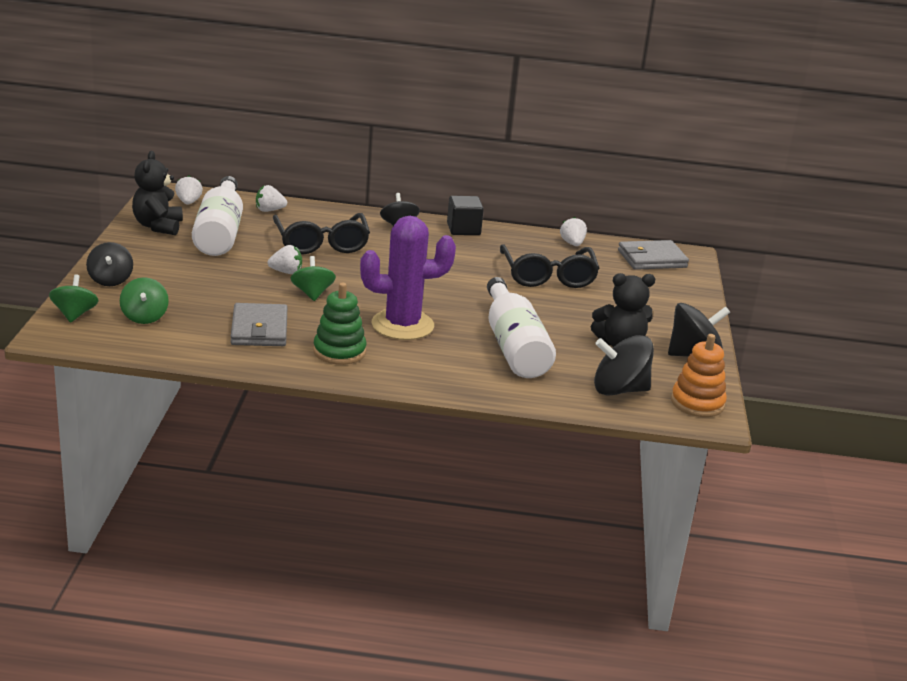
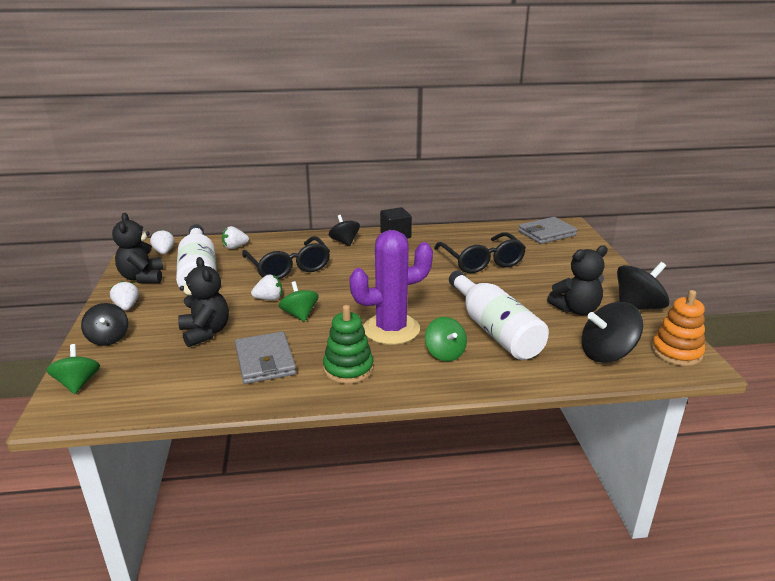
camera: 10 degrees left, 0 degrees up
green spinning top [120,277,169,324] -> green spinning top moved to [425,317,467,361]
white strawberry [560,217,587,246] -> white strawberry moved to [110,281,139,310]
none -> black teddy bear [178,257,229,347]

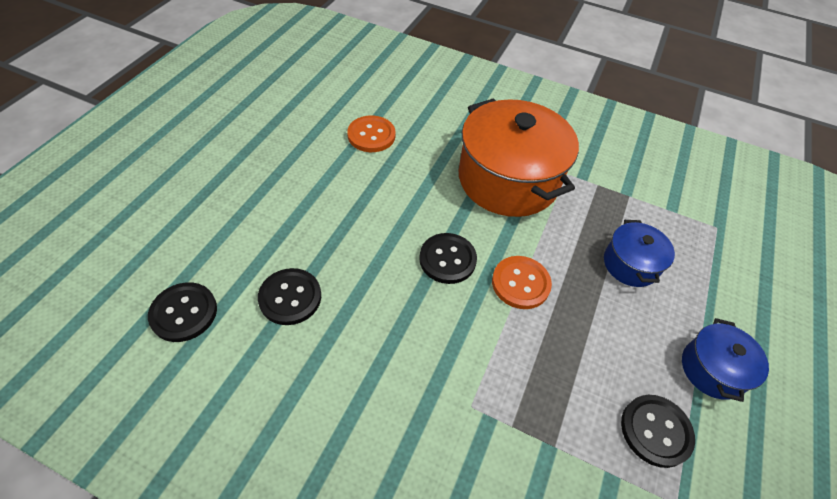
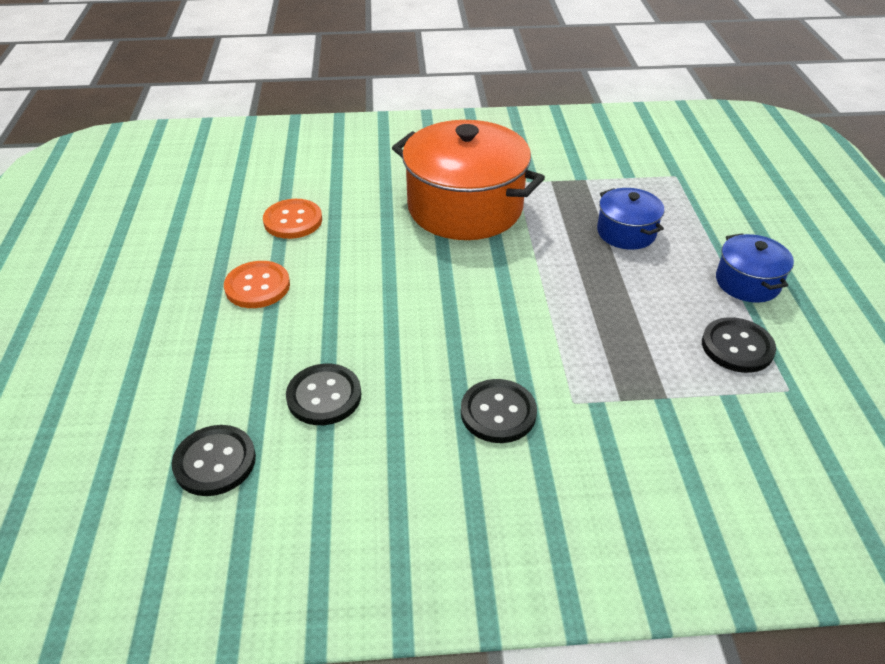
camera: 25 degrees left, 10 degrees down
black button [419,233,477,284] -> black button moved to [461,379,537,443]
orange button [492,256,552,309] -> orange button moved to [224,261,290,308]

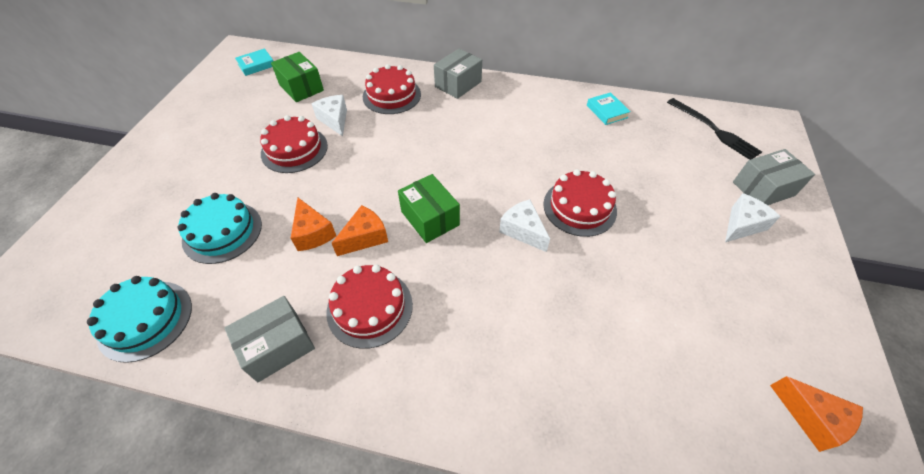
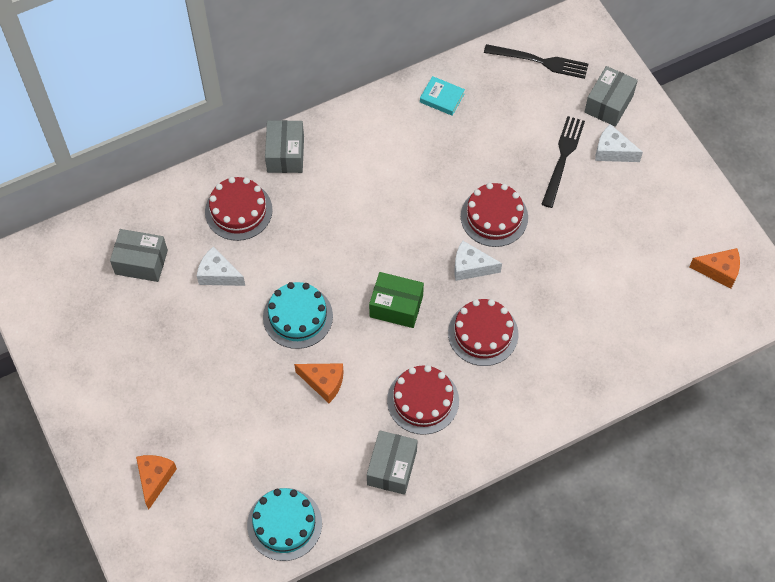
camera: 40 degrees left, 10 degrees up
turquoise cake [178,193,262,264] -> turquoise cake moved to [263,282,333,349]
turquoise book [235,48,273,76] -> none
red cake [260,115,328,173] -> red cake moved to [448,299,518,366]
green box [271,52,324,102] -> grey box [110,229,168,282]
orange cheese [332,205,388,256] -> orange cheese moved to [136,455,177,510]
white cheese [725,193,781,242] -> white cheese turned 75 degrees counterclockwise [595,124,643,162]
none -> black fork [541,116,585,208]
--- --- ---
* [Problem requirements] Every line above that holds the string "green" should be returned.

* [Solution to this problem]
green spinning top [120,277,169,324] -> green spinning top moved to [425,317,467,361]
green box [271,52,324,102] -> grey box [110,229,168,282]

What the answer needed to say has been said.